RECORDS SUPPLIED:
***

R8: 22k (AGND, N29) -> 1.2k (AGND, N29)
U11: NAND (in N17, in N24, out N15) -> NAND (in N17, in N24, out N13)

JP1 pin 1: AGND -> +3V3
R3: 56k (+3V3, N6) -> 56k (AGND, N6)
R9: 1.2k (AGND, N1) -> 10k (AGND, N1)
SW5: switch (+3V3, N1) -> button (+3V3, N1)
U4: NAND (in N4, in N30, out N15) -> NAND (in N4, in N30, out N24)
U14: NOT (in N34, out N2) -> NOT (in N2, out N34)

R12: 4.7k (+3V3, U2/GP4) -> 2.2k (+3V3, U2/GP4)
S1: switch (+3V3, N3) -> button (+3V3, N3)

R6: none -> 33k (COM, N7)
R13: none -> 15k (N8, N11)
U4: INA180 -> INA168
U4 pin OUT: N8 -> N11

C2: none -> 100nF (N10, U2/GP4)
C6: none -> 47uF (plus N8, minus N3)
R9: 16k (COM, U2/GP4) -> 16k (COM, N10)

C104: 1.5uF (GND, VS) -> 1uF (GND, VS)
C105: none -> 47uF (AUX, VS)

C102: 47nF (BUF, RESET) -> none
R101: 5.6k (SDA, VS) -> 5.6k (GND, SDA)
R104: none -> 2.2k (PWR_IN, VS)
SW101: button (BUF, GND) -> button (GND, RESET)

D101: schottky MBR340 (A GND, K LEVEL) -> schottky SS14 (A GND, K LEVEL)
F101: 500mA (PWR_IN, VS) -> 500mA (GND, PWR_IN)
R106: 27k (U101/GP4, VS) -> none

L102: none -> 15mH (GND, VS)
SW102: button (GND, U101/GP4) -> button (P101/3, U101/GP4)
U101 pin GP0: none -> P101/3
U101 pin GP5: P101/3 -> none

***

From the start of the data to the line that holds "C102: 47nF (BUF, RESET) -> none", retype each line exactly, with both ends included.

SOLUTION FOR THIS EXERCISE:
R8: 22k (AGND, N29) -> 1.2k (AGND, N29)
U11: NAND (in N17, in N24, out N15) -> NAND (in N17, in N24, out N13)

JP1 pin 1: AGND -> +3V3
R3: 56k (+3V3, N6) -> 56k (AGND, N6)
R9: 1.2k (AGND, N1) -> 10k (AGND, N1)
SW5: switch (+3V3, N1) -> button (+3V3, N1)
U4: NAND (in N4, in N30, out N15) -> NAND (in N4, in N30, out N24)
U14: NOT (in N34, out N2) -> NOT (in N2, out N34)

R12: 4.7k (+3V3, U2/GP4) -> 2.2k (+3V3, U2/GP4)
S1: switch (+3V3, N3) -> button (+3V3, N3)

R6: none -> 33k (COM, N7)
R13: none -> 15k (N8, N11)
U4: INA180 -> INA168
U4 pin OUT: N8 -> N11

C2: none -> 100nF (N10, U2/GP4)
C6: none -> 47uF (plus N8, minus N3)
R9: 16k (COM, U2/GP4) -> 16k (COM, N10)

C104: 1.5uF (GND, VS) -> 1uF (GND, VS)
C105: none -> 47uF (AUX, VS)

C102: 47nF (BUF, RESET) -> none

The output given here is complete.